■ PROMPT ■
Copy out the data from its first line through the line containing "Vaduz: 8:11 -> none", inclusive, with no changes.

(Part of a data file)
####

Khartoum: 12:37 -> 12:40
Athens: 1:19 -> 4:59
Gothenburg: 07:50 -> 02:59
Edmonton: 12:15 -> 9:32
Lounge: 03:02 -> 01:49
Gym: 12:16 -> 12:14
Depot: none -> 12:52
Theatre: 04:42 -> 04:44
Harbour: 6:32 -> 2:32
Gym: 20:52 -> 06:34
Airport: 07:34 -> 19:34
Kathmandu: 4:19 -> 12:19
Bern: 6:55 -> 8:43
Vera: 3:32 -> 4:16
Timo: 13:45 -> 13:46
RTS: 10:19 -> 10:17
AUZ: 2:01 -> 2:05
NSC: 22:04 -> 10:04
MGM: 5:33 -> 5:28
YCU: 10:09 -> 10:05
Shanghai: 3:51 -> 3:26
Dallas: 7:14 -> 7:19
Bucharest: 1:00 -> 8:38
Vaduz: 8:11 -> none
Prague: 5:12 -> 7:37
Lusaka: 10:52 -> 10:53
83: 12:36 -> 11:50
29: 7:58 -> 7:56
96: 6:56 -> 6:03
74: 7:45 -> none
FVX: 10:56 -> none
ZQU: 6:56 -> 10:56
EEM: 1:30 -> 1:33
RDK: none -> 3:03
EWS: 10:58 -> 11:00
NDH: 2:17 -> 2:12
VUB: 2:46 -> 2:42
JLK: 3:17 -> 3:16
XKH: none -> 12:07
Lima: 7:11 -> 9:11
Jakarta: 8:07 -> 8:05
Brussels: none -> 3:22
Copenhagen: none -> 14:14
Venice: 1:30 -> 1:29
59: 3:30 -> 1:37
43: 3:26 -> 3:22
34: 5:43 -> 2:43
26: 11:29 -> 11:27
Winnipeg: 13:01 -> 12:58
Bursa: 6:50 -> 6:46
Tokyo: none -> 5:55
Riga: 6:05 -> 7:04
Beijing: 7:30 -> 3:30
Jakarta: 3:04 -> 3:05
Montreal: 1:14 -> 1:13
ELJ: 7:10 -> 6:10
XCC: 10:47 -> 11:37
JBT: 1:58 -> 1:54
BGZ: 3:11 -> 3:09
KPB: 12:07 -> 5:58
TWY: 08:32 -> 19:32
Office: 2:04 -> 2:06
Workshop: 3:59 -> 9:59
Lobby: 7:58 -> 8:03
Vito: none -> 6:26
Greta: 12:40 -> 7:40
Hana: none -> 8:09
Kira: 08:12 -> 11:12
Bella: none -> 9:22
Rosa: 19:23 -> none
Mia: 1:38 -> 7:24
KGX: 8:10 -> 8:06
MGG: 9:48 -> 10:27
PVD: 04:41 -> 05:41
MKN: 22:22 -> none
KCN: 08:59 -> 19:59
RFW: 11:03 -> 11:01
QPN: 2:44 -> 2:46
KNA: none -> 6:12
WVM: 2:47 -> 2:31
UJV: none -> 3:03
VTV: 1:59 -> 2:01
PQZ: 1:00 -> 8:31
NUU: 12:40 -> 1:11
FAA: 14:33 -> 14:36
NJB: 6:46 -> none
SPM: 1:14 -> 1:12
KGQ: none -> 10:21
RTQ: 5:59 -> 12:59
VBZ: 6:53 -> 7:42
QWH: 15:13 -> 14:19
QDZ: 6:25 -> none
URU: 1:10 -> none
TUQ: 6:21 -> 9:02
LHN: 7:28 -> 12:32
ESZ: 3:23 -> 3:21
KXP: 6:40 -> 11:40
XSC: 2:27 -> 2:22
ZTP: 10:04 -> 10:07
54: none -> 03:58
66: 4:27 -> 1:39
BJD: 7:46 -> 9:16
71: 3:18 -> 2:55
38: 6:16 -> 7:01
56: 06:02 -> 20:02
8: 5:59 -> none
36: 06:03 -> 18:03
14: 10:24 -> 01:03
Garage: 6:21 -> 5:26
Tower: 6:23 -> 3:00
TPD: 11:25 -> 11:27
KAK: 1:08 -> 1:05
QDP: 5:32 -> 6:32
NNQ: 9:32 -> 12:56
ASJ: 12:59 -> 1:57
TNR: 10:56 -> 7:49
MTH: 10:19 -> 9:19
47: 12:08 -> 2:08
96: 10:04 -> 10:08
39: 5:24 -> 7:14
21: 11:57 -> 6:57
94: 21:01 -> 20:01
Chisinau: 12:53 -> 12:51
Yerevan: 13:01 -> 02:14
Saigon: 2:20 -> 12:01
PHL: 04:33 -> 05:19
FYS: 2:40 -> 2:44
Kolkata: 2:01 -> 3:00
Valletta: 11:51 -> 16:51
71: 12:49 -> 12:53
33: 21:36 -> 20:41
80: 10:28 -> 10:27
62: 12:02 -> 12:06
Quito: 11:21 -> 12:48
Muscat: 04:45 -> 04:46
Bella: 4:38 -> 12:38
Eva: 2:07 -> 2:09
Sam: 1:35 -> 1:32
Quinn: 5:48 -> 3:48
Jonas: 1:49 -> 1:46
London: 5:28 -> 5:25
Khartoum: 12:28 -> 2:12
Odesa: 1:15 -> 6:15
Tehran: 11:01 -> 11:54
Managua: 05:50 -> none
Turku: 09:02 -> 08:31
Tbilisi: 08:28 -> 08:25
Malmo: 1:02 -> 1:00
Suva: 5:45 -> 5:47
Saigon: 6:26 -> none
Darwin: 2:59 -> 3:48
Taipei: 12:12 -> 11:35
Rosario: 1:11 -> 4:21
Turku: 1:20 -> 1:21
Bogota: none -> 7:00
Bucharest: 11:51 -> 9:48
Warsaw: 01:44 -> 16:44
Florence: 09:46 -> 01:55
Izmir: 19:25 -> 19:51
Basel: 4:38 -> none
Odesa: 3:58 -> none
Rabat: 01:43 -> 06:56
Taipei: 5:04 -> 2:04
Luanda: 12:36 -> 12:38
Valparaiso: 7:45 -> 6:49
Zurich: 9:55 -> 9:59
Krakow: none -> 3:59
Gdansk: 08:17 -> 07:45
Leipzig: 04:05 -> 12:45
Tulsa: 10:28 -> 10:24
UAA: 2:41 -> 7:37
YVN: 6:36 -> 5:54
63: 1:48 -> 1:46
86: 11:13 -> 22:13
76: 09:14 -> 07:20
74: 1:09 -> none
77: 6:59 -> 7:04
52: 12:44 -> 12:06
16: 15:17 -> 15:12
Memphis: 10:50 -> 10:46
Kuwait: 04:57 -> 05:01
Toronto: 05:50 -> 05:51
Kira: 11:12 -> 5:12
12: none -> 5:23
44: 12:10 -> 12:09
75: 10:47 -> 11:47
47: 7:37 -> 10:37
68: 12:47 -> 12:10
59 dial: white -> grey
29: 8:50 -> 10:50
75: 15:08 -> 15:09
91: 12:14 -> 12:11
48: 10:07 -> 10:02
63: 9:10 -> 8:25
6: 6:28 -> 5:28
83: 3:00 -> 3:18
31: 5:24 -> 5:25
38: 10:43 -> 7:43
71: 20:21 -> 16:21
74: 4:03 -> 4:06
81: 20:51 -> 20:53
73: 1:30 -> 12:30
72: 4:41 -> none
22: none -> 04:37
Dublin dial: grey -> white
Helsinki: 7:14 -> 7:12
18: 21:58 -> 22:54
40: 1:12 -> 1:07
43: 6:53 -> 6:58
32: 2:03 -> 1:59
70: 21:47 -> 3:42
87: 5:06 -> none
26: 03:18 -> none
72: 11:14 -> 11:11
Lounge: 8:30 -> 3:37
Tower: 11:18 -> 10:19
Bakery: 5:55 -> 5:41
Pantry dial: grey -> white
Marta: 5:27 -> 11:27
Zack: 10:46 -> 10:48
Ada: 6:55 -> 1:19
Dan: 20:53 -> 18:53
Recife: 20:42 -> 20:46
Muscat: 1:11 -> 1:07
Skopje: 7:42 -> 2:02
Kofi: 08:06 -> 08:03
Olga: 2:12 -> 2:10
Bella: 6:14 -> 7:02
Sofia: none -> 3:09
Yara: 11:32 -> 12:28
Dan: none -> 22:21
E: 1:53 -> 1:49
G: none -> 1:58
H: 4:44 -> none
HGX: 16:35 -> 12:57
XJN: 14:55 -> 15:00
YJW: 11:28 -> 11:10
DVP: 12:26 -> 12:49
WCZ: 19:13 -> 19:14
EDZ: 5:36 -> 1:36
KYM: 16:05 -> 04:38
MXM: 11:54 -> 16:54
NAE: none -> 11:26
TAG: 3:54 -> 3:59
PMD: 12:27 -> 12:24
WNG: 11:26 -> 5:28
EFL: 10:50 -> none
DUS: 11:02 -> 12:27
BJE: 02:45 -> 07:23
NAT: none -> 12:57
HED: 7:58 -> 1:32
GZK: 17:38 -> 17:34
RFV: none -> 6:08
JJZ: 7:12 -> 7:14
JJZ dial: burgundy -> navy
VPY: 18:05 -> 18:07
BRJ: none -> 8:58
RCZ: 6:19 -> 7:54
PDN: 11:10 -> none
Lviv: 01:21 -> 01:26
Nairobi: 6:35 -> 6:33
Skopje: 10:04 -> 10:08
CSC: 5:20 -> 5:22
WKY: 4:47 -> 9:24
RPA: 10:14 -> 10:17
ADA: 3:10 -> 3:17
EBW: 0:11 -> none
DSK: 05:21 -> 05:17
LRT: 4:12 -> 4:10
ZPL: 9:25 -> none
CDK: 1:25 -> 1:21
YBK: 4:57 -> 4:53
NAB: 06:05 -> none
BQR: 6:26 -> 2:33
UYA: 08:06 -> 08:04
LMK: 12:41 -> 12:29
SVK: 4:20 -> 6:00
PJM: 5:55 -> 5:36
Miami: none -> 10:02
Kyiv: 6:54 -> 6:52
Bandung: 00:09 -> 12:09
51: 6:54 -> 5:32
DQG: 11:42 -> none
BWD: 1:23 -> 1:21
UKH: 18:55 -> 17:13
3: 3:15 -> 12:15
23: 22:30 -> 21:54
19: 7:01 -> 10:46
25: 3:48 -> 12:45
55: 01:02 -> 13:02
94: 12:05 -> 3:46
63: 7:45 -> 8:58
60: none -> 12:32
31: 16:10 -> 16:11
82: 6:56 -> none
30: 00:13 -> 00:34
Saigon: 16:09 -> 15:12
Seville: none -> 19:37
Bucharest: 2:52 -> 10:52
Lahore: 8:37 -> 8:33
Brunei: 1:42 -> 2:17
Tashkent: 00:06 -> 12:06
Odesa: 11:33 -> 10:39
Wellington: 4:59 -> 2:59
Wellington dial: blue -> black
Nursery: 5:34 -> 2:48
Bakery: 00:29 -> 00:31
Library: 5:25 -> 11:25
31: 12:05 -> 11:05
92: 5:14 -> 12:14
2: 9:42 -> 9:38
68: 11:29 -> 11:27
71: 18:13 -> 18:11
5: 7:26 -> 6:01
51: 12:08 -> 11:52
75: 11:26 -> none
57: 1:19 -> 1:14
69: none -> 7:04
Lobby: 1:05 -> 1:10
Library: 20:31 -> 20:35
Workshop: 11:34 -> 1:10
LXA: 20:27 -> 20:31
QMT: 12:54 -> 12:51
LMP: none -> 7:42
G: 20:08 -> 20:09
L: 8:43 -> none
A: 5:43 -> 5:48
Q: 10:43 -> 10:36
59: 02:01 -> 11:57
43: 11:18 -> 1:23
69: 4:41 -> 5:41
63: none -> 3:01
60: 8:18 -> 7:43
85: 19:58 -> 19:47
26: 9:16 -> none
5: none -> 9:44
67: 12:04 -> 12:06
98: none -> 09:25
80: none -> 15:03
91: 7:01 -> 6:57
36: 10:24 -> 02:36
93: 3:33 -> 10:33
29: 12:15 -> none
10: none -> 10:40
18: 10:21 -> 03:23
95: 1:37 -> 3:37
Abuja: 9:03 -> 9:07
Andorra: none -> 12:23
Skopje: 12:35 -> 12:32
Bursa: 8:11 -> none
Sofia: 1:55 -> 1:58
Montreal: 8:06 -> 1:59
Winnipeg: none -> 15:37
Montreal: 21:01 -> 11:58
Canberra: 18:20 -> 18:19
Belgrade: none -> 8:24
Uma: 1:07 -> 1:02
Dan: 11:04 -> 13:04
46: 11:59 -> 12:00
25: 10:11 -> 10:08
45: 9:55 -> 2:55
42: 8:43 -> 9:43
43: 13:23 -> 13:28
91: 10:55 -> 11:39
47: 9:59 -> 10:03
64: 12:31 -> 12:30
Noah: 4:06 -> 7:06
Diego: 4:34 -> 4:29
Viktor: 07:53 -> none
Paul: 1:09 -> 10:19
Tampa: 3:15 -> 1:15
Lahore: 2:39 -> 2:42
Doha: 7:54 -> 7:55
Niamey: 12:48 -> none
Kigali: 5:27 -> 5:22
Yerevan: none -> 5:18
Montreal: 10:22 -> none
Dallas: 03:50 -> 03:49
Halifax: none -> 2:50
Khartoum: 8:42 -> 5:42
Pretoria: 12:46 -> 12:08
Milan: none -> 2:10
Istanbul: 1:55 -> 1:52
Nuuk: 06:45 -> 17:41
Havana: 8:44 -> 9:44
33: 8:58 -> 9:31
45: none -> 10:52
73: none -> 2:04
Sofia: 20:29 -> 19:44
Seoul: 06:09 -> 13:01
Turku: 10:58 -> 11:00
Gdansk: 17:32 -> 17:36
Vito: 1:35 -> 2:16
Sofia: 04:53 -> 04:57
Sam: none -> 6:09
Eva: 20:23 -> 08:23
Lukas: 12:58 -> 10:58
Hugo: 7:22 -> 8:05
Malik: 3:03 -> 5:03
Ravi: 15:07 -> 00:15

####

■ REPLY ■
Khartoum: 12:37 -> 12:40
Athens: 1:19 -> 4:59
Gothenburg: 07:50 -> 02:59
Edmonton: 12:15 -> 9:32
Lounge: 03:02 -> 01:49
Gym: 12:16 -> 12:14
Depot: none -> 12:52
Theatre: 04:42 -> 04:44
Harbour: 6:32 -> 2:32
Gym: 20:52 -> 06:34
Airport: 07:34 -> 19:34
Kathmandu: 4:19 -> 12:19
Bern: 6:55 -> 8:43
Vera: 3:32 -> 4:16
Timo: 13:45 -> 13:46
RTS: 10:19 -> 10:17
AUZ: 2:01 -> 2:05
NSC: 22:04 -> 10:04
MGM: 5:33 -> 5:28
YCU: 10:09 -> 10:05
Shanghai: 3:51 -> 3:26
Dallas: 7:14 -> 7:19
Bucharest: 1:00 -> 8:38
Vaduz: 8:11 -> none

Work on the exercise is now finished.